* _AIM OF THE TASK_
Exactly the lines from the beginning of the listing below through the line that contains "téléphone (turquoise) |" should be transcribed, and pictures must stay out.

* _AVAILABLE RECORDS_
'''

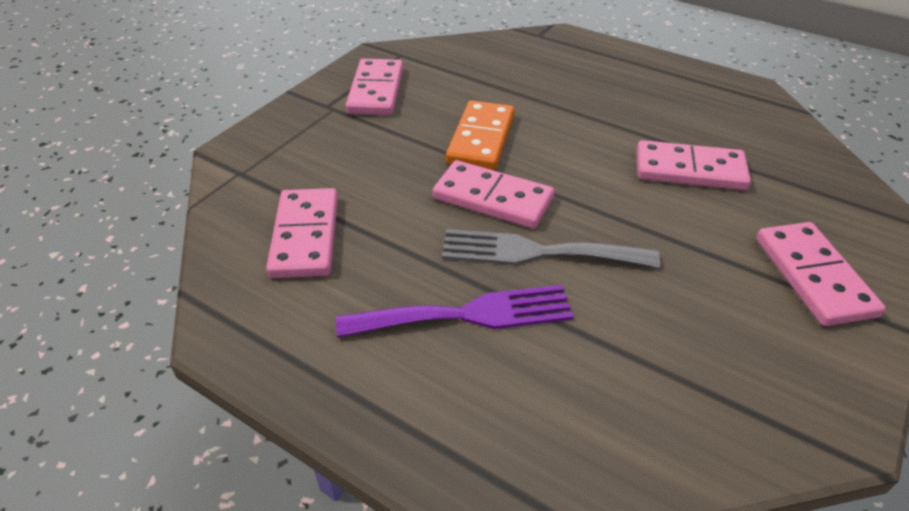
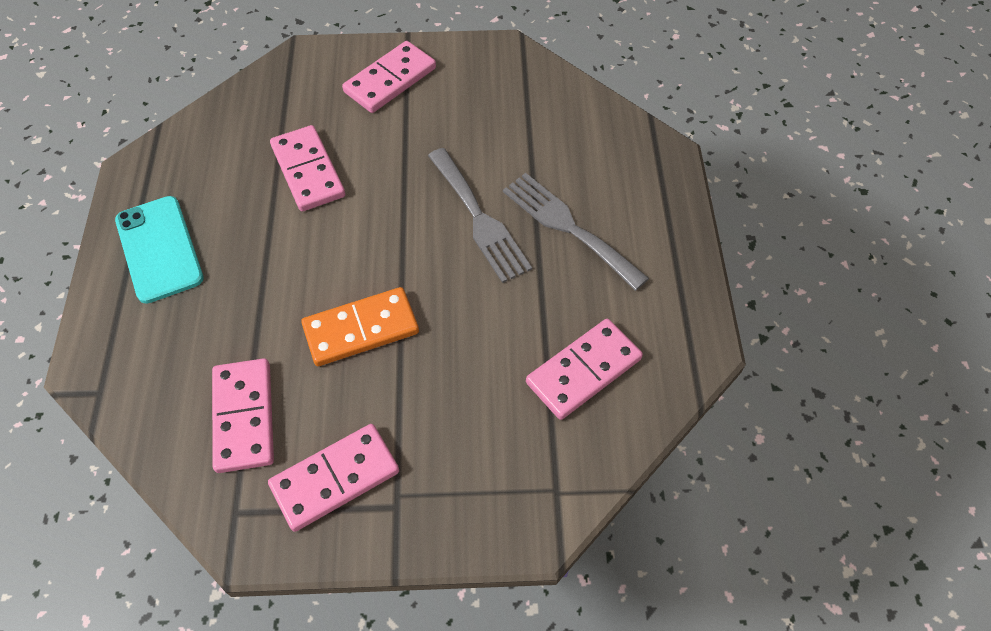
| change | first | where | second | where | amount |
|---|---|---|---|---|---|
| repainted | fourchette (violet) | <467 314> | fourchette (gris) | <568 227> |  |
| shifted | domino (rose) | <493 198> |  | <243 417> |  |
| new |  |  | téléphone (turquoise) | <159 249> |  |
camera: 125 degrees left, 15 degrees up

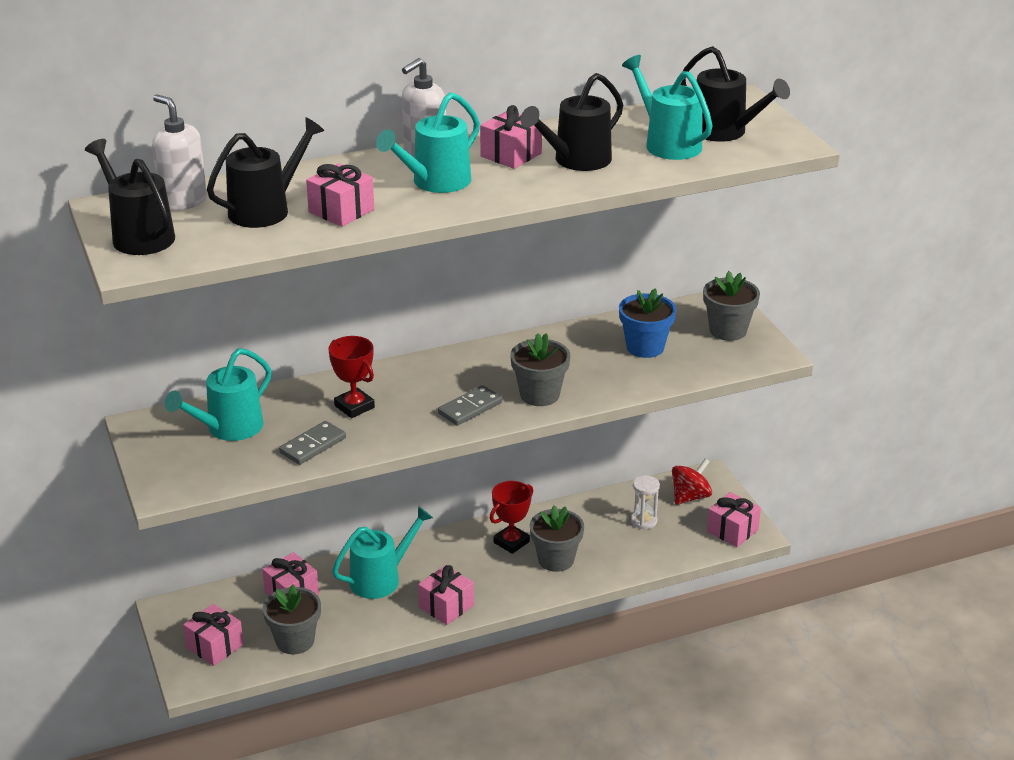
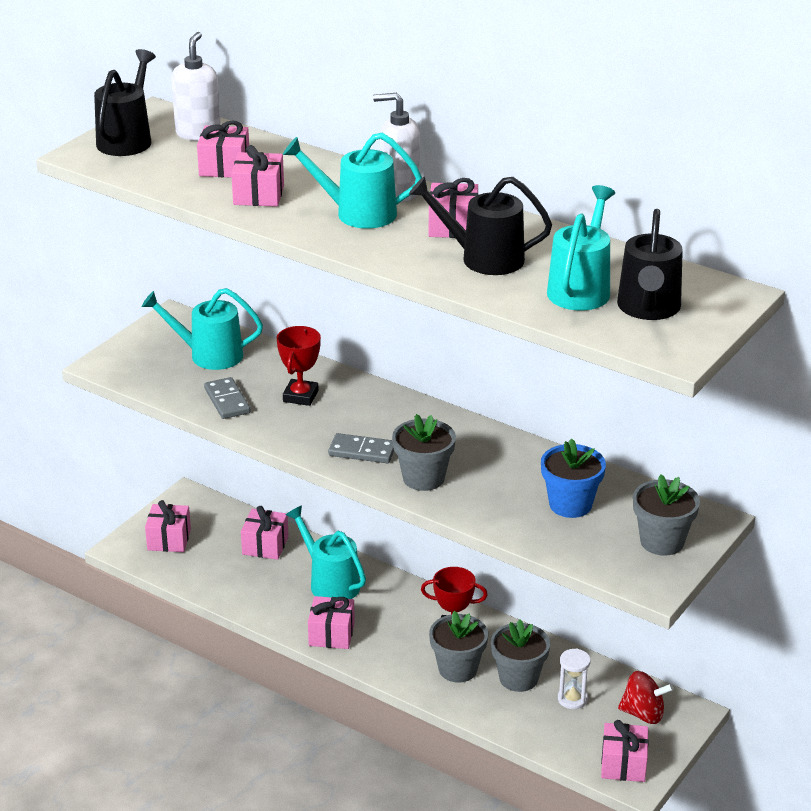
| change | first | where | second | where | amount |
|---|---|---|---|---|---|
| swapped | arrosoir (noir) | <266 209> | cadeau (rose) | <224 167> |  |
| shifted | pot de fleurs (gris) | <295 641> |  | <518 678> |  |
| rotated | domino (gris) | <313 445> |  | <227 401> | 60 degrees clockwise |
| rotated | arrosoir (turquoise) | <381 578> |  | <330 582> | 150 degrees counterclockwise |
camera: 55 degrees right, 0 degrees up

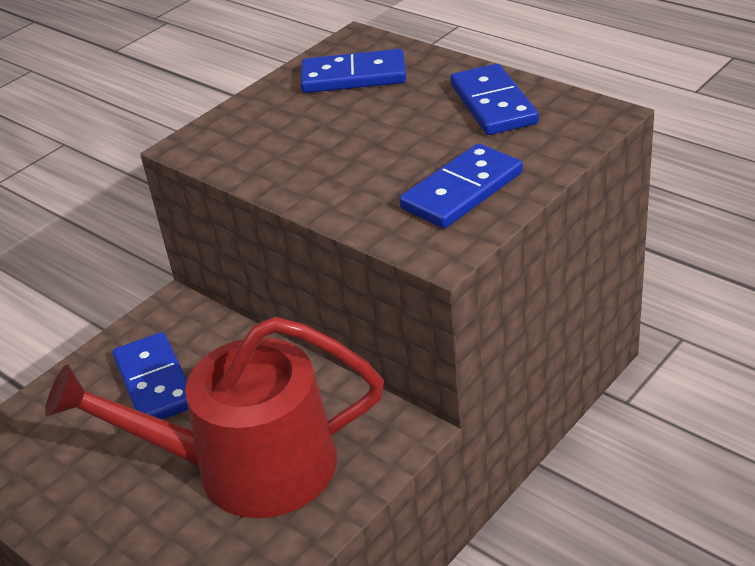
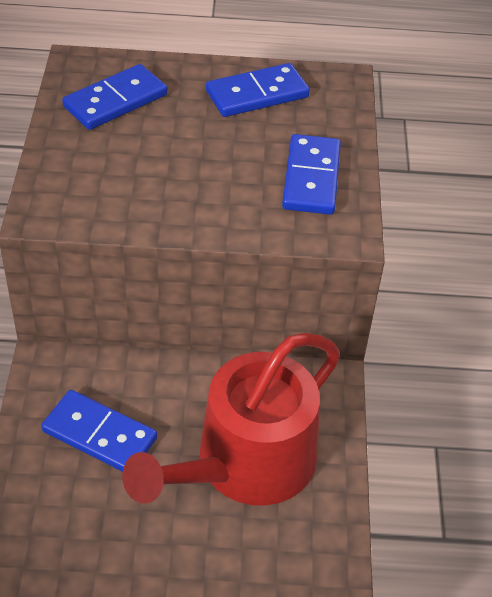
| change | first | where | second | where | amount |
|---|---|---|---|---|---|
| rotated | domino (bleu) | <493 104> |  | <257 94> | 60 degrees counterclockwise |
camera: 45 degrees left, 10 degrees up

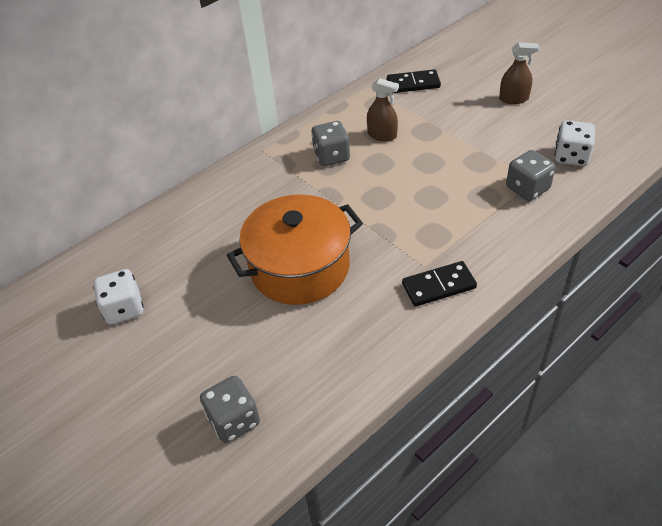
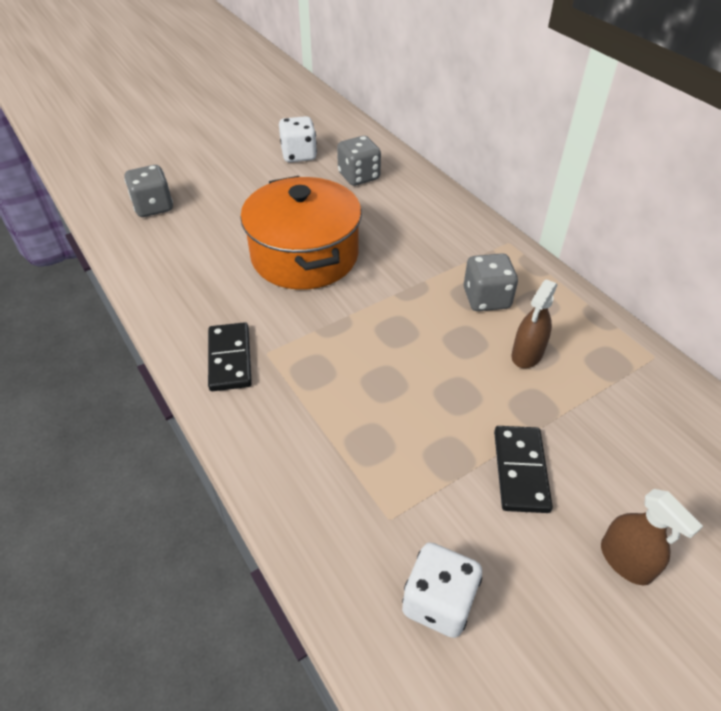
| change | first | where | second | where | amount |
|---|---|---|---|---|---|
| shifted | domino (noir) | <413 84> |  | <520 470> |  |
| rotated | vaporisateur (marron) | <513 99> |  | <625 561> | 45 degrees counterclockwise |
| shifted | dé (gris) | <527 188> |  | <359 176> |  |
camera: 95 degrees right, 0 degrees up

'''

* _EXERCISE ANSWER_
| change | first | where | second | where | amount |
|---|---|---|---|---|---|
| repainted | fourchette (violet) | <467 314> | fourchette (gris) | <568 227> |  |
| shifted | domino (rose) | <493 198> |  | <243 417> |  |
| new |  |  | téléphone (turquoise) | <159 249> |  |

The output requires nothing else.